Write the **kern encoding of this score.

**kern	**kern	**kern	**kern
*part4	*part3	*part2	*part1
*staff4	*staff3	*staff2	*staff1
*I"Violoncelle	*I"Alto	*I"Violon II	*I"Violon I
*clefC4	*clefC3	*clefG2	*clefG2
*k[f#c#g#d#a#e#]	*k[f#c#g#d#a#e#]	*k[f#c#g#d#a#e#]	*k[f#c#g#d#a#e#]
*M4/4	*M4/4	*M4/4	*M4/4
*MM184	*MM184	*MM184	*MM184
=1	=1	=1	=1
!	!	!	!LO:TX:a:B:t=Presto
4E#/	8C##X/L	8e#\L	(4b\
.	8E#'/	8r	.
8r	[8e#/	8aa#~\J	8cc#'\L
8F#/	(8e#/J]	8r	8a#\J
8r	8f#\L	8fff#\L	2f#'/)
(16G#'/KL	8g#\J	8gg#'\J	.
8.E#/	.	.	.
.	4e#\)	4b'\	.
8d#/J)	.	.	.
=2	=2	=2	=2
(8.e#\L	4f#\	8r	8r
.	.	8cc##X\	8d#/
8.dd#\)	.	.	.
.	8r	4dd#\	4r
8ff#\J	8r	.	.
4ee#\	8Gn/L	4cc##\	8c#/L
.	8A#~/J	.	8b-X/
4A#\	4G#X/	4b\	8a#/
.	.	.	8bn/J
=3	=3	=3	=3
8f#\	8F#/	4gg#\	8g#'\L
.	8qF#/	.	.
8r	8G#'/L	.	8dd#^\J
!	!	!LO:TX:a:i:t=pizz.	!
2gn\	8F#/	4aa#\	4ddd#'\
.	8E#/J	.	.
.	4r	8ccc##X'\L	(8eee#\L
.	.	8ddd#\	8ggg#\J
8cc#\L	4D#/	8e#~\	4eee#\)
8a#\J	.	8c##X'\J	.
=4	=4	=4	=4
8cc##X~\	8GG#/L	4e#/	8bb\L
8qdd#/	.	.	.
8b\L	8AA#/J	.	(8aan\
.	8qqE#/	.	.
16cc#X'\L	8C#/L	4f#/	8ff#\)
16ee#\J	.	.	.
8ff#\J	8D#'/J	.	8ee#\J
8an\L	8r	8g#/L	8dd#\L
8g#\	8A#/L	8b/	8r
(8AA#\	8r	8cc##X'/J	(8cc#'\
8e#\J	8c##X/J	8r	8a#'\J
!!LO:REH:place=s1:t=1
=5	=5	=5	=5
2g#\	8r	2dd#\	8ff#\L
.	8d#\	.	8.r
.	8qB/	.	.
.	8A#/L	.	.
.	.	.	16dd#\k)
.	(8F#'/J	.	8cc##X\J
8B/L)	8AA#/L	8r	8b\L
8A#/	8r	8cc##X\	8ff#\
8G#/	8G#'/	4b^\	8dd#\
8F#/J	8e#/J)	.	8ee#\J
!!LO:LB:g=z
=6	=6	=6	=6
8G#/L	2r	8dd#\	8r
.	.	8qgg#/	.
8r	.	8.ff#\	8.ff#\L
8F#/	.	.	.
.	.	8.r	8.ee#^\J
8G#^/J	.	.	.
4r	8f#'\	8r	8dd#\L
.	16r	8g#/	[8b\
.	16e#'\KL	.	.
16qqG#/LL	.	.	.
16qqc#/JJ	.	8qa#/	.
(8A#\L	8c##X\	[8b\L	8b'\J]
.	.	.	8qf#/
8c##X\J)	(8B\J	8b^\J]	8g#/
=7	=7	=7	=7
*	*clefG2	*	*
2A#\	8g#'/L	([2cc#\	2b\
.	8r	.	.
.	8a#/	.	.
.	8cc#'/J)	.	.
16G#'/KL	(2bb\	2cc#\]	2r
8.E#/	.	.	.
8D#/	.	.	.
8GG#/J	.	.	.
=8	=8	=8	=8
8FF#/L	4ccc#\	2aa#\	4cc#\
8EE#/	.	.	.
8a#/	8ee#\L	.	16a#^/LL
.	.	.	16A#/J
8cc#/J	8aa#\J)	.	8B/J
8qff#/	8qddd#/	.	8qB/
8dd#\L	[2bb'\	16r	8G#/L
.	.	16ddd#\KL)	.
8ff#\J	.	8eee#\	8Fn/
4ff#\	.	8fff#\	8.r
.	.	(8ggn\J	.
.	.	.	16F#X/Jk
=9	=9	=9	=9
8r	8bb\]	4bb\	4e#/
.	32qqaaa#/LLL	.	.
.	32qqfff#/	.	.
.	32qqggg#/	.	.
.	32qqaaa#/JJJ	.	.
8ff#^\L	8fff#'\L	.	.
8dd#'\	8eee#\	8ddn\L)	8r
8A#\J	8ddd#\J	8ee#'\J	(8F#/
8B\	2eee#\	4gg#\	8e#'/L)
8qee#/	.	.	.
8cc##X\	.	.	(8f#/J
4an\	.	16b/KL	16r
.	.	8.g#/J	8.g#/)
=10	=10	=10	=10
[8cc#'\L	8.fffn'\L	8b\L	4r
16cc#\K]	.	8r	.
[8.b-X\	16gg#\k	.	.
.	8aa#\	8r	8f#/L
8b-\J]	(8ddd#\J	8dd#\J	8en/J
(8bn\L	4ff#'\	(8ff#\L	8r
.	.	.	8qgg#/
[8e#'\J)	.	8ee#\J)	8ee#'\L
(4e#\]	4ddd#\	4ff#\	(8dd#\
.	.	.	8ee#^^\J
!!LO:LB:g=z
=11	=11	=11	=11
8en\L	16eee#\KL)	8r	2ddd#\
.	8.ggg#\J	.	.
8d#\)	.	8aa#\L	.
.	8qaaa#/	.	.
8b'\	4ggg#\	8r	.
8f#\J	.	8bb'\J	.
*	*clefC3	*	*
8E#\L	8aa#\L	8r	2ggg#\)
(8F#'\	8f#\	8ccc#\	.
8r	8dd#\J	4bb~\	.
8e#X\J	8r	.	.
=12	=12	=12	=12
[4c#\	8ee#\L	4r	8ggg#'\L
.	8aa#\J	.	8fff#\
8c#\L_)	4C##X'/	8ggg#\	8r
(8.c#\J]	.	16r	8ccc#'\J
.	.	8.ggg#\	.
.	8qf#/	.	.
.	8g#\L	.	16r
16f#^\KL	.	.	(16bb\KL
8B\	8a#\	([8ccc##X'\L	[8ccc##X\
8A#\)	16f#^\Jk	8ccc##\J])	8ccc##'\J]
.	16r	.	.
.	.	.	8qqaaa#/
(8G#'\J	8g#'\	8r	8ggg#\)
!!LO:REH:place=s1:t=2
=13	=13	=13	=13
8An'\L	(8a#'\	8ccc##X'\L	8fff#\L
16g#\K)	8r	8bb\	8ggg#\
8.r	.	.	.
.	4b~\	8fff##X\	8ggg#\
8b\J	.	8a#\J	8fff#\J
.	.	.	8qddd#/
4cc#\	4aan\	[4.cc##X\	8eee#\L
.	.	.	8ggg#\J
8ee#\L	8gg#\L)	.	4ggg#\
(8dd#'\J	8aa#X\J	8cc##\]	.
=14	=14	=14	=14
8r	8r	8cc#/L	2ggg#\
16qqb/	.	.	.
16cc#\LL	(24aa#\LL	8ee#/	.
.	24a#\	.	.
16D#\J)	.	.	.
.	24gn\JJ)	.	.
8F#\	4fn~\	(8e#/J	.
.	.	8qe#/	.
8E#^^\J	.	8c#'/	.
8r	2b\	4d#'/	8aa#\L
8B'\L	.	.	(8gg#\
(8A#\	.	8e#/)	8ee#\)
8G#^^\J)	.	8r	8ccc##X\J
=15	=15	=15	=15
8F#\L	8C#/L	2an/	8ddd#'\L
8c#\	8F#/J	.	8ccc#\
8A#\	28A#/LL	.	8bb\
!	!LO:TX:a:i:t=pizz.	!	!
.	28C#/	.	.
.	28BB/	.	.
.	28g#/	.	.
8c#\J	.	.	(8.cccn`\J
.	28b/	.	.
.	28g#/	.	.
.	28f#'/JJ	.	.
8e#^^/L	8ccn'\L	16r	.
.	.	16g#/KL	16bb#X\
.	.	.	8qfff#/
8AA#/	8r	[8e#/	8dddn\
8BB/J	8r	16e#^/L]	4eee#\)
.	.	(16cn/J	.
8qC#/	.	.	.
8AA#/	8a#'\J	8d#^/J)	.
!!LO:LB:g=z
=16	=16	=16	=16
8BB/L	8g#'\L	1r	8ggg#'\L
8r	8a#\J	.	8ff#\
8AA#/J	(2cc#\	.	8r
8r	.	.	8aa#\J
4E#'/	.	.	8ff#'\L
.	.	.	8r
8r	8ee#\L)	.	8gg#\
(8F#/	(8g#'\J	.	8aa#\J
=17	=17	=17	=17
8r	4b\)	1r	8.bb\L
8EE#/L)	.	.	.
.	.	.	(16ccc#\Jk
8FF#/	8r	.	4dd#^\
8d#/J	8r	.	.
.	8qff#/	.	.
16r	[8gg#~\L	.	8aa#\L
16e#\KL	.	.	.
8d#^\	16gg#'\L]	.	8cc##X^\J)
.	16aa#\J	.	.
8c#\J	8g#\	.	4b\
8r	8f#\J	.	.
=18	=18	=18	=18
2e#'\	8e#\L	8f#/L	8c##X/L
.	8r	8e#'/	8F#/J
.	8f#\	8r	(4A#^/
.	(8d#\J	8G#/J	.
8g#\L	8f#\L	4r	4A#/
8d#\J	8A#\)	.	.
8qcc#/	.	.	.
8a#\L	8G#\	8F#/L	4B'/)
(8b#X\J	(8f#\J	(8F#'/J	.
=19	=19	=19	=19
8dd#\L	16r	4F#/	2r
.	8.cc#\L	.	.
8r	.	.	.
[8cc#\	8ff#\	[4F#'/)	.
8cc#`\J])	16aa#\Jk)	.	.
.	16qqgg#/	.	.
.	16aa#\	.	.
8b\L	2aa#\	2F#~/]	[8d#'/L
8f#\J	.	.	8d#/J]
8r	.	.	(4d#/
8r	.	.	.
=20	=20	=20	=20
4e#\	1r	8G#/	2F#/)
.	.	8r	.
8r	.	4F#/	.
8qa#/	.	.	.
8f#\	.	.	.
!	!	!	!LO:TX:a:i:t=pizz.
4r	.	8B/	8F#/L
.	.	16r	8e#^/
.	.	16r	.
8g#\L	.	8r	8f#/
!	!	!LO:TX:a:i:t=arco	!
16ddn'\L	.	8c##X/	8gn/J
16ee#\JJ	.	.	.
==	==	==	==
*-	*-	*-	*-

....

Count the lines of the records that contain the string "kern", matching case exactly. Give only the number.

**Task answer**. 2